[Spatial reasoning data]
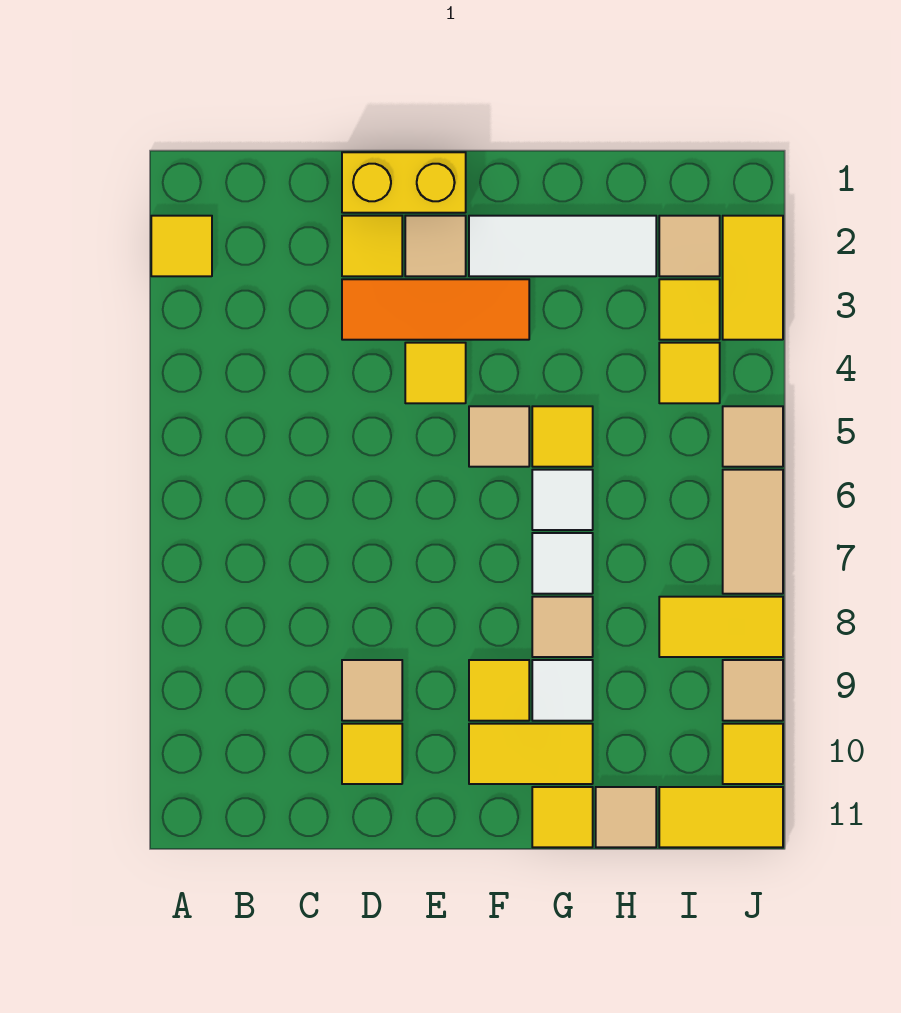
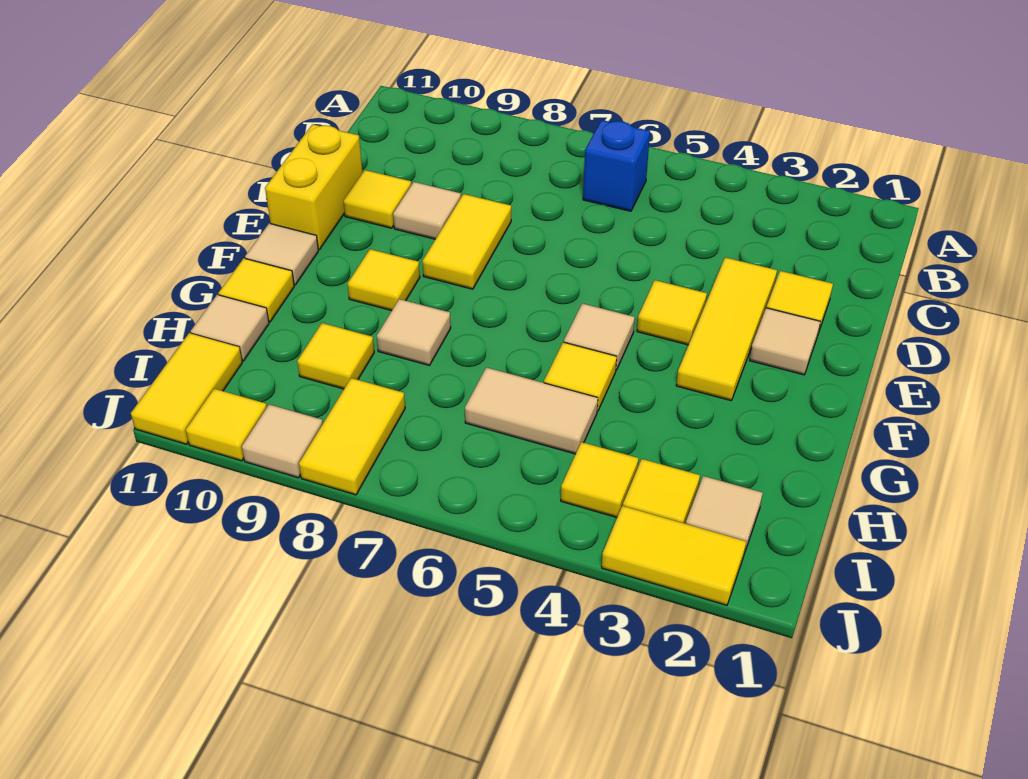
yellow 1x1 tile [151,216,212,276] -> yellow 1x1 tile moved to [297,323,374,389]
none -> blue 1x1 brick [583,120,650,211]
yellow 1x2 brick [342,152,466,213] -> yellow 1x2 brick moved to [265,124,362,250]
orange 1x3 tile [342,279,529,340] -> yellow 1x3 tile [676,257,777,400]
white 1x3 tile [469,216,656,276] -> none
yellow 1x2 tile [469,724,593,784] -> yellow 1x2 tile moved to [422,194,511,289]
white 1x1 tile [532,470,593,530] -> none
white 1x1 tile [532,533,593,594] -> none
white 1x1 tile [532,660,593,721] -> none
tan 1x1 tile [723,406,783,467] -> tan 1x1 tile moved to [245,223,318,285]
tan 1x2 tile [723,470,783,594] -> tan 1x2 tile moved to [465,367,598,454]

**Task prompt**
Every line in the records is to be retyped exactly as it stands; the pictures stay out.

**Task output**
yellow 1x1 tile [151,216,212,276] -> yellow 1x1 tile moved to [297,323,374,389]
none -> blue 1x1 brick [583,120,650,211]
yellow 1x2 brick [342,152,466,213] -> yellow 1x2 brick moved to [265,124,362,250]
orange 1x3 tile [342,279,529,340] -> yellow 1x3 tile [676,257,777,400]
white 1x3 tile [469,216,656,276] -> none
yellow 1x2 tile [469,724,593,784] -> yellow 1x2 tile moved to [422,194,511,289]
white 1x1 tile [532,470,593,530] -> none
white 1x1 tile [532,533,593,594] -> none
white 1x1 tile [532,660,593,721] -> none
tan 1x1 tile [723,406,783,467] -> tan 1x1 tile moved to [245,223,318,285]
tan 1x2 tile [723,470,783,594] -> tan 1x2 tile moved to [465,367,598,454]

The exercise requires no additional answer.